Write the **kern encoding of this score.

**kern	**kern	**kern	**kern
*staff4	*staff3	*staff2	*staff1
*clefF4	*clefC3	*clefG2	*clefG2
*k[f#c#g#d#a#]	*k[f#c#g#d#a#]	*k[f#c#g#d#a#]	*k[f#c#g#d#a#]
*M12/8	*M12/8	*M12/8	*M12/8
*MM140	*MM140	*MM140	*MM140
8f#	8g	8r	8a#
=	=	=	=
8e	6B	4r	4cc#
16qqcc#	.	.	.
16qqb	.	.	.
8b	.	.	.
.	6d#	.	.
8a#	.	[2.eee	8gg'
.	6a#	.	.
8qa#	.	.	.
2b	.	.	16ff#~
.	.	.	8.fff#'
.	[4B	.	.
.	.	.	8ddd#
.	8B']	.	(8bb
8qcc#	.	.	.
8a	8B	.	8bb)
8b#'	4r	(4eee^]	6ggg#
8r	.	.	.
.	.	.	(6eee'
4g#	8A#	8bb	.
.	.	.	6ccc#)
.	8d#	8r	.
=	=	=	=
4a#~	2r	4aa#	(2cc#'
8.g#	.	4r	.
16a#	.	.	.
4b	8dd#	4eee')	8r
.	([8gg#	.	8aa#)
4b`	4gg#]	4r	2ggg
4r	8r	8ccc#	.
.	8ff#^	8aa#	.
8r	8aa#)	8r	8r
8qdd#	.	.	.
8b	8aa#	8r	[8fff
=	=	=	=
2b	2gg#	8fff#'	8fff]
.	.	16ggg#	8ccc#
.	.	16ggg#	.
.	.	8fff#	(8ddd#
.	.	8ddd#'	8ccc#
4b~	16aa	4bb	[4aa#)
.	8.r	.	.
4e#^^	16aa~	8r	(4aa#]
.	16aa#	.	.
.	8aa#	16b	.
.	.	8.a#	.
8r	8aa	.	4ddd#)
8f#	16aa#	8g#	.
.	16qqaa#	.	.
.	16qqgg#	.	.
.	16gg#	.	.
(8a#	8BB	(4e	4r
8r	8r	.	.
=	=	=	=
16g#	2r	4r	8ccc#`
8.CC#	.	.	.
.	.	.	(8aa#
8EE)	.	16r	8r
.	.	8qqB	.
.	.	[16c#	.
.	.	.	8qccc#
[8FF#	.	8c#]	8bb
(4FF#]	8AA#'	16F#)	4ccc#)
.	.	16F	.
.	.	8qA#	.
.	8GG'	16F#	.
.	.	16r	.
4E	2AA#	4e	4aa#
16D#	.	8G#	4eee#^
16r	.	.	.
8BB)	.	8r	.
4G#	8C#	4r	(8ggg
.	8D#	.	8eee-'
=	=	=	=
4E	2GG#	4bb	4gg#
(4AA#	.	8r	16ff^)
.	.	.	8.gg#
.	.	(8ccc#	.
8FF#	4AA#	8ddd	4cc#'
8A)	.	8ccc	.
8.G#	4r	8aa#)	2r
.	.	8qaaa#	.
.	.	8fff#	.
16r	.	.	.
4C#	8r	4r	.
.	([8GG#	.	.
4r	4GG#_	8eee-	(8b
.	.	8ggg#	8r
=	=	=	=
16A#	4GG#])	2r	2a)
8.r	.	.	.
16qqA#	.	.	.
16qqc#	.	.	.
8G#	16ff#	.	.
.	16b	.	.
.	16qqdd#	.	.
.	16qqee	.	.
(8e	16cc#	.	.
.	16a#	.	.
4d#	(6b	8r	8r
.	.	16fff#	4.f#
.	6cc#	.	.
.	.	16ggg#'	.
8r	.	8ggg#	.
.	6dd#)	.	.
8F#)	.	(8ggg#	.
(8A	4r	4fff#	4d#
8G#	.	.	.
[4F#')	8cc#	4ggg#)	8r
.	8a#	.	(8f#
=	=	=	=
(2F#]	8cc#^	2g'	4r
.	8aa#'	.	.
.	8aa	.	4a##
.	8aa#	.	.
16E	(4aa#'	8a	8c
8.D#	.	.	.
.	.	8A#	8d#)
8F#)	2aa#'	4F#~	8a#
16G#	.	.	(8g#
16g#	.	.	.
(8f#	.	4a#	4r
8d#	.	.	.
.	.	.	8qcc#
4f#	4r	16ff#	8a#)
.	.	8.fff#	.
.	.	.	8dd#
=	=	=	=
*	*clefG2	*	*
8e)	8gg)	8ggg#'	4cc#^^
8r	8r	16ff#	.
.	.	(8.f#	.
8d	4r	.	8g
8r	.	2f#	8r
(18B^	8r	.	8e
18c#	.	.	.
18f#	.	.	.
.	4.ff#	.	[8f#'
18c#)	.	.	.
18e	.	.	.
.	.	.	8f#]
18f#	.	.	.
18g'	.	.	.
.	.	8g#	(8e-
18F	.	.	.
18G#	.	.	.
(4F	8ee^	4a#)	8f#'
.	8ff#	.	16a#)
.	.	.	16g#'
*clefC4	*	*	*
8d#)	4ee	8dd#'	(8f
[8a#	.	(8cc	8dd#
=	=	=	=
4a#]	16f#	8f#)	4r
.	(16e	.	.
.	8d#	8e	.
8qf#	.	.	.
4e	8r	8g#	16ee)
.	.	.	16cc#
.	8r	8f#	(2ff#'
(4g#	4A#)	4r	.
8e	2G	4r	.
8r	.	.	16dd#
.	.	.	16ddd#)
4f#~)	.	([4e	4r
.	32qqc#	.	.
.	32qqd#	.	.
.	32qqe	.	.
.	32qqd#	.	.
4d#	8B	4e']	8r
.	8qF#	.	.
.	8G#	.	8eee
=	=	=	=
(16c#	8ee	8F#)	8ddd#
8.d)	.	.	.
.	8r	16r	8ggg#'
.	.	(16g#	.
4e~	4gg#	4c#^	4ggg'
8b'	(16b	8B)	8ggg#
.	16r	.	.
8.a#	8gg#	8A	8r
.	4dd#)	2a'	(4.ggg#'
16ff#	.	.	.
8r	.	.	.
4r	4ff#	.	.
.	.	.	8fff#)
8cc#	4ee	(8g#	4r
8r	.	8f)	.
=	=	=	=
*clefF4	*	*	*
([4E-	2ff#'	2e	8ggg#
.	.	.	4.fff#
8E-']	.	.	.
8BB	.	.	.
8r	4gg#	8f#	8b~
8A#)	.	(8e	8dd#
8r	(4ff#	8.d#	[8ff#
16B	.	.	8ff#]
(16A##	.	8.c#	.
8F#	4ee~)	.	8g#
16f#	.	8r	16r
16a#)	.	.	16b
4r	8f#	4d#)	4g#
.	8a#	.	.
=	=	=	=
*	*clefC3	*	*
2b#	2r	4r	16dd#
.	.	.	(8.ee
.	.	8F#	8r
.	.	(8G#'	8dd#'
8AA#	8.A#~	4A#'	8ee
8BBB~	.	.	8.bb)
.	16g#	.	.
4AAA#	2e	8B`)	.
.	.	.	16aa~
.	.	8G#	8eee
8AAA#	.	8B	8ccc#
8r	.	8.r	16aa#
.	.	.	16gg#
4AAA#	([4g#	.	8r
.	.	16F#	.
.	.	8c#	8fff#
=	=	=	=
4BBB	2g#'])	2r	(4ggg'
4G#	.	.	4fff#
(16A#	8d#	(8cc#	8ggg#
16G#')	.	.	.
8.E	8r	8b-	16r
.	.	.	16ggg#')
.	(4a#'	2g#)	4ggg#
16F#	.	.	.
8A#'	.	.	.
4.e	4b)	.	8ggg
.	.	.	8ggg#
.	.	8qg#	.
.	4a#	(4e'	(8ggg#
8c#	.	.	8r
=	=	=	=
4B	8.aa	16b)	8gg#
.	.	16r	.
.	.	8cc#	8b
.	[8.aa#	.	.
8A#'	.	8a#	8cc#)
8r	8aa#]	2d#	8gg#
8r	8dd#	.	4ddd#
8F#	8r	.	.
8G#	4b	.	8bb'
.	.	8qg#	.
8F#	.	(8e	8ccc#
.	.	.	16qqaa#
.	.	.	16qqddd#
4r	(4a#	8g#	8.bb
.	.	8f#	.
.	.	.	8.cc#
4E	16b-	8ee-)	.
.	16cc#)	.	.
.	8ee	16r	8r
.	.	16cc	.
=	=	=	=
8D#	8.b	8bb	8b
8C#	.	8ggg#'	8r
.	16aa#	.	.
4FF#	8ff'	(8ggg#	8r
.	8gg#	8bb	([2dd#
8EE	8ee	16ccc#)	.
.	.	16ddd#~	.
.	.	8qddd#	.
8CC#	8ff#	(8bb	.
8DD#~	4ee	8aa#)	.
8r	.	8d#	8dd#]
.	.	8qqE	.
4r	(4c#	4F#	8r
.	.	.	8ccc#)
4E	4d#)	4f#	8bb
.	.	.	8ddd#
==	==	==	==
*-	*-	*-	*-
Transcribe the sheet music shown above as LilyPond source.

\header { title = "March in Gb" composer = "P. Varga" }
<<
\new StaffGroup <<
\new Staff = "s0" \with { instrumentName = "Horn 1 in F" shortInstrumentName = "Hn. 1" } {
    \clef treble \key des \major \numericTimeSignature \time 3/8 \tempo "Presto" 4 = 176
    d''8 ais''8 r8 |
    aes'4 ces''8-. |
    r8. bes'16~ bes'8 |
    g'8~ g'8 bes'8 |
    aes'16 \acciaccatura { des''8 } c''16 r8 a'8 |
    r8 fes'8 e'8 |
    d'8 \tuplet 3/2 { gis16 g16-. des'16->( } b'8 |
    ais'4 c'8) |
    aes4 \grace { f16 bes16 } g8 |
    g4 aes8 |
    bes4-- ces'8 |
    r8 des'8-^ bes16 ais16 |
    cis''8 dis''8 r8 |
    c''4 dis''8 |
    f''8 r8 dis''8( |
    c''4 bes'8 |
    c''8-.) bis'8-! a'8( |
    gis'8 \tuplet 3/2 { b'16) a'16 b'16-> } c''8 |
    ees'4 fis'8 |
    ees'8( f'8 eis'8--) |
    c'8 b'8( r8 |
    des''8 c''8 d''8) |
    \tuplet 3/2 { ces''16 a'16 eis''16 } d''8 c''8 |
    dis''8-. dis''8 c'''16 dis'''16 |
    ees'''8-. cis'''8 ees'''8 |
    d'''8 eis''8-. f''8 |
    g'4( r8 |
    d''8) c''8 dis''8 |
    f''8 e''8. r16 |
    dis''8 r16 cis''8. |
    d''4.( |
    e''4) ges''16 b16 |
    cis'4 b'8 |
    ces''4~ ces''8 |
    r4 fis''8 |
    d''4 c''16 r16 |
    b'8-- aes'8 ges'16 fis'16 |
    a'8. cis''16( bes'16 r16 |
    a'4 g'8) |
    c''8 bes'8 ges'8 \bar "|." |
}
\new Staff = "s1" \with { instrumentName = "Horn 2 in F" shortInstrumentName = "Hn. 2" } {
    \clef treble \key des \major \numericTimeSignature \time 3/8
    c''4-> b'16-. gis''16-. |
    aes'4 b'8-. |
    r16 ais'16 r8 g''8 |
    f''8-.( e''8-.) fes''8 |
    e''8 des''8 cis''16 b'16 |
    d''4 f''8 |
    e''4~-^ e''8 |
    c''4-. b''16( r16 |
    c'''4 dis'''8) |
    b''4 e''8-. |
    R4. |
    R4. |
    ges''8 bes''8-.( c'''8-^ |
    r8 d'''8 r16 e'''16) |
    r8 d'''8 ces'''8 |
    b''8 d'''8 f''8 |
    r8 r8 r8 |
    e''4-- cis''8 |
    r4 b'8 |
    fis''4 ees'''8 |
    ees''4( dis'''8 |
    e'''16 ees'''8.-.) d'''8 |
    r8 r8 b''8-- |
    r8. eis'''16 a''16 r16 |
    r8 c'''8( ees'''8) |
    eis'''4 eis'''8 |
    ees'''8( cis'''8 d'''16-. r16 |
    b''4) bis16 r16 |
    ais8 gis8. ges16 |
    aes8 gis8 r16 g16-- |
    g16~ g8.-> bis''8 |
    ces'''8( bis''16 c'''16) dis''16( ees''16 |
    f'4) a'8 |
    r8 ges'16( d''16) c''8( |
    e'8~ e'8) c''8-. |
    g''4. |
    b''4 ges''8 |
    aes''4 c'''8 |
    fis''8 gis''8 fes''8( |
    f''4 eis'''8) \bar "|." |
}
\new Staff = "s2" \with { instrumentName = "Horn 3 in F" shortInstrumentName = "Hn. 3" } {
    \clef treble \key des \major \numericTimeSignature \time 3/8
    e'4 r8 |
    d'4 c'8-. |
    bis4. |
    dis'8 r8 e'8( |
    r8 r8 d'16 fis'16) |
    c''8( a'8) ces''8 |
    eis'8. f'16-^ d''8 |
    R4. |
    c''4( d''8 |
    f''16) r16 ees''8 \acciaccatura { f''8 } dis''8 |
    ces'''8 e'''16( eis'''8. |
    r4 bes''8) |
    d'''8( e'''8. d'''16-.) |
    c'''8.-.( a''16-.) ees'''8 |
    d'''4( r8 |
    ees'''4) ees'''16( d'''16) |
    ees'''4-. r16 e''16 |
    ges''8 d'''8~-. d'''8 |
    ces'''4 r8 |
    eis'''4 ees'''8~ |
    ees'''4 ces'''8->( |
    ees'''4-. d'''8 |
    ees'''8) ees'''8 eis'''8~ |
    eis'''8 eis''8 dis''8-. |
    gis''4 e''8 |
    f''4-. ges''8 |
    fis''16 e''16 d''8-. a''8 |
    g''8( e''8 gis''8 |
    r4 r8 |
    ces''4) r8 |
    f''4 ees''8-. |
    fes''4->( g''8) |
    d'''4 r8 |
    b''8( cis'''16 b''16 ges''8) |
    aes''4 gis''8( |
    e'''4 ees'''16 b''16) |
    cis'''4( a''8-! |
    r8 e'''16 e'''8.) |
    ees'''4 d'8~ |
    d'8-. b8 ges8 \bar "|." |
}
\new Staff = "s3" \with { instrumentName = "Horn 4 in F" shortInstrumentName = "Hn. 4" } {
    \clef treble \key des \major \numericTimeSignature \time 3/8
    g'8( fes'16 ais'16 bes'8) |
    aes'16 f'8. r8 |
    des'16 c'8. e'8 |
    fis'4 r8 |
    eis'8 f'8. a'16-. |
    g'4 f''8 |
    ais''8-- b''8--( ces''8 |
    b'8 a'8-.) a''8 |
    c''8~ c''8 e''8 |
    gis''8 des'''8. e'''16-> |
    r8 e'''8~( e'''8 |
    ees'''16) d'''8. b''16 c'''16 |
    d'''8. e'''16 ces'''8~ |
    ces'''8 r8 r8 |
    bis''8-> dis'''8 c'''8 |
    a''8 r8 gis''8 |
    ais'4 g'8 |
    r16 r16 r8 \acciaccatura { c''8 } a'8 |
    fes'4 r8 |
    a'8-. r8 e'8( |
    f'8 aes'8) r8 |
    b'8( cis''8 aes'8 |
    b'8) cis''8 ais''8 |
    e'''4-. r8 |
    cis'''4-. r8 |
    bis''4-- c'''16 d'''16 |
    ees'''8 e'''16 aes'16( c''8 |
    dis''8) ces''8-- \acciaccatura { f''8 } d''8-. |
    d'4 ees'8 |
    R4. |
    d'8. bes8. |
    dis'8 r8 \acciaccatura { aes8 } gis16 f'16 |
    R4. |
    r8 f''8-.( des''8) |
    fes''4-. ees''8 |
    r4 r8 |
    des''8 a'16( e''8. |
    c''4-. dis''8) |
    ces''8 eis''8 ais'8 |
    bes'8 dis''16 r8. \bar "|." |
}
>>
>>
====
SHORT PROBLEM:
List each line of the items above that contains the string "shortInstrumentName", counting a match only when the case is the same.

THE SOLUTION:
\new Staff = "s0" \with { instrumentName = "Horn 1 in F" shortInstrumentName = "Hn. 1" } {
\new Staff = "s1" \with { instrumentName = "Horn 2 in F" shortInstrumentName = "Hn. 2" } {
\new Staff = "s2" \with { instrumentName = "Horn 3 in F" shortInstrumentName = "Hn. 3" } {
\new Staff = "s3" \with { instrumentName = "Horn 4 in F" shortInstrumentName = "Hn. 4" } {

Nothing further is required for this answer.